(Beginning of Data in this exercise)

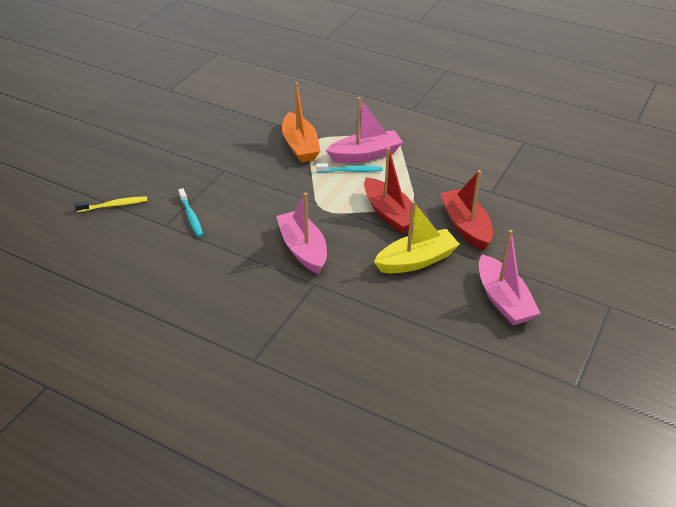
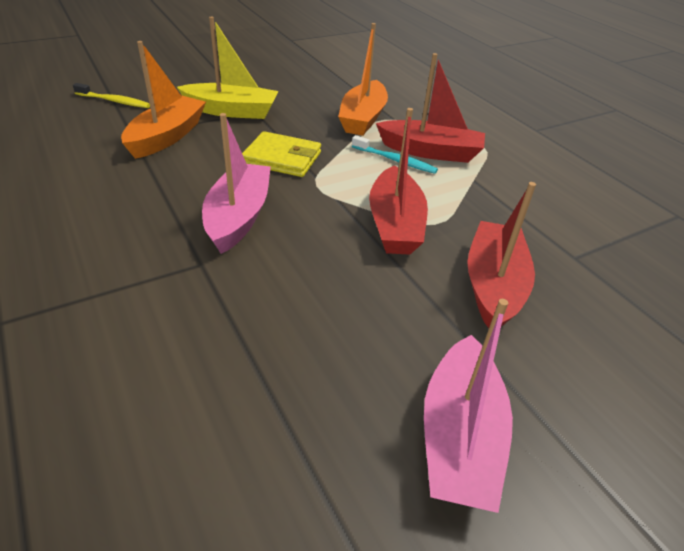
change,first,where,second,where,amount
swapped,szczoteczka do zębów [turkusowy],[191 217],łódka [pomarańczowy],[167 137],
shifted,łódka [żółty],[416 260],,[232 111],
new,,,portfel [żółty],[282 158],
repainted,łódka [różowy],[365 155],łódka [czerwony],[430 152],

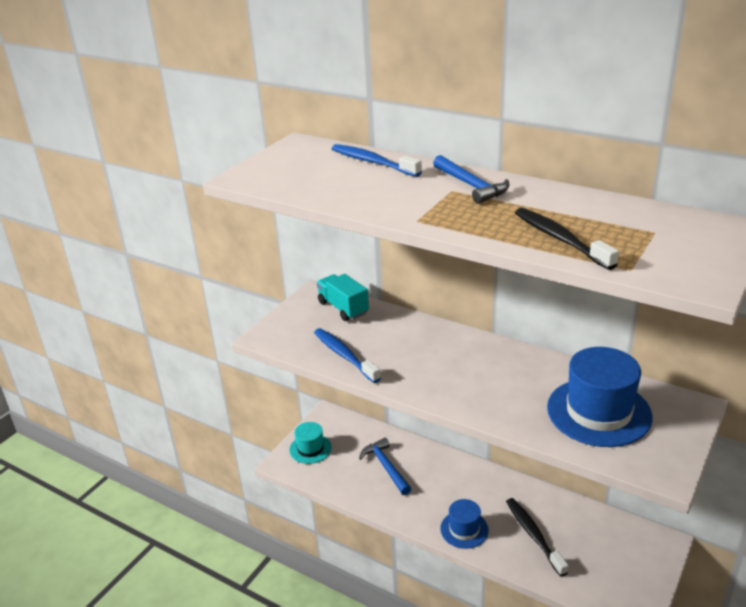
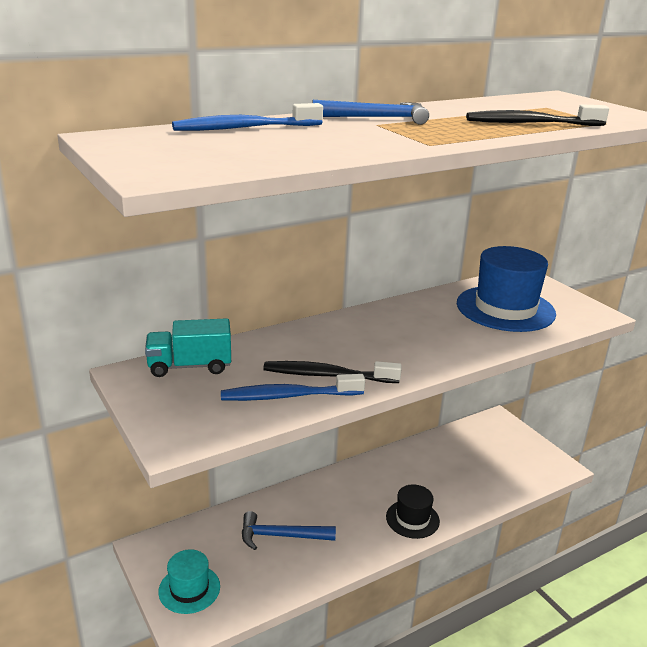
change,first,where,second,where,amount
shifted,szczoteczka do zębów [czarny],[533 535],,[327 375],
repainted,kapelusz [niebieski],[464 529],kapelusz [czarny],[412 519],

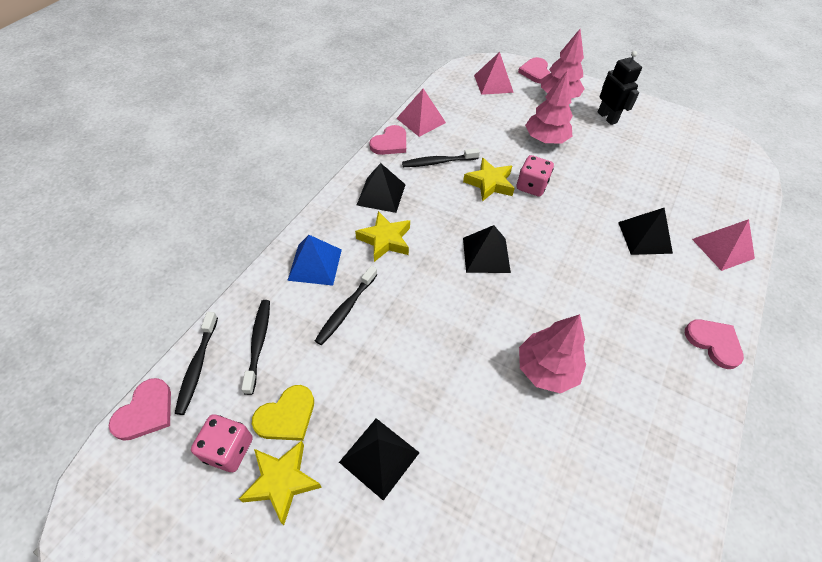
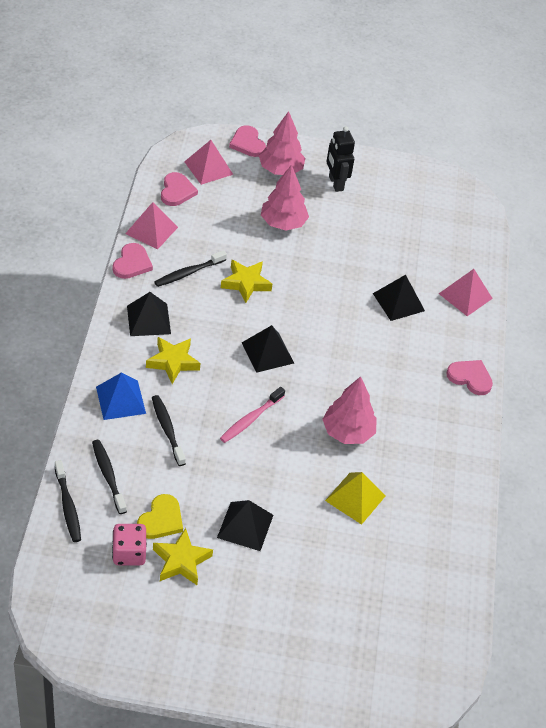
change,first,where,second,where,amount
rotated,szczoteczka do zębów [czarny],[346 309],,[167 430],150 degrees clockwise
shifted,serce [różowy],[146 412],,[177 191],
new,,,szczoteczka do zębów [różowy],[251 419],
new,,,piramida [żółty],[355 498],
rotated,robot [czarny],[607 117],,[335 183],150 degrees counterclockwise
gone,kostka do gry [różowy],[531 186],,,

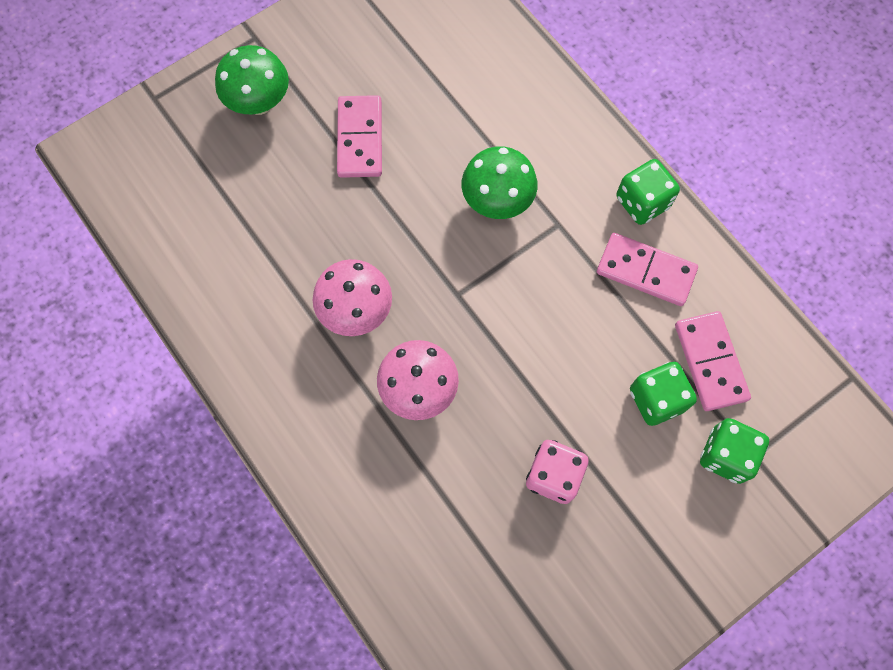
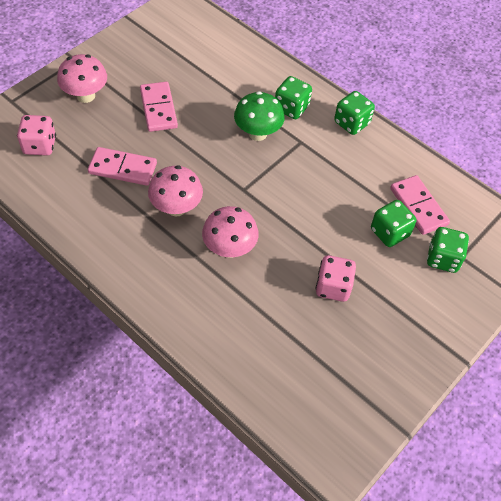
change,first,where,second,where,amount
new,,,kostka do gry [różowy],[40 145],
repainted,grzyb [zielony],[259 102],grzyb [różowy],[85 96],
shifted,kostka domina [różowy],[645 271],,[122 168],
new,,,kostka do gry [zielony],[291 108],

(End of Data in this exercise)

**Exercise**: Reproduce only the lines from the line with "rotated,szczoteczka do zębów" to the end of the entries. Keep both ends, copy them exactly, and omit every picture.

**Finished exercise**:
rotated,szczoteczka do zębów [czarny],[346 309],,[167 430],150 degrees clockwise
shifted,serce [różowy],[146 412],,[177 191],
new,,,szczoteczka do zębów [różowy],[251 419],
new,,,piramida [żółty],[355 498],
rotated,robot [czarny],[607 117],,[335 183],150 degrees counterclockwise
gone,kostka do gry [różowy],[531 186],,,

change,first,where,second,where,amount
new,,,kostka do gry [różowy],[40 145],
repainted,grzyb [zielony],[259 102],grzyb [różowy],[85 96],
shifted,kostka domina [różowy],[645 271],,[122 168],
new,,,kostka do gry [zielony],[291 108],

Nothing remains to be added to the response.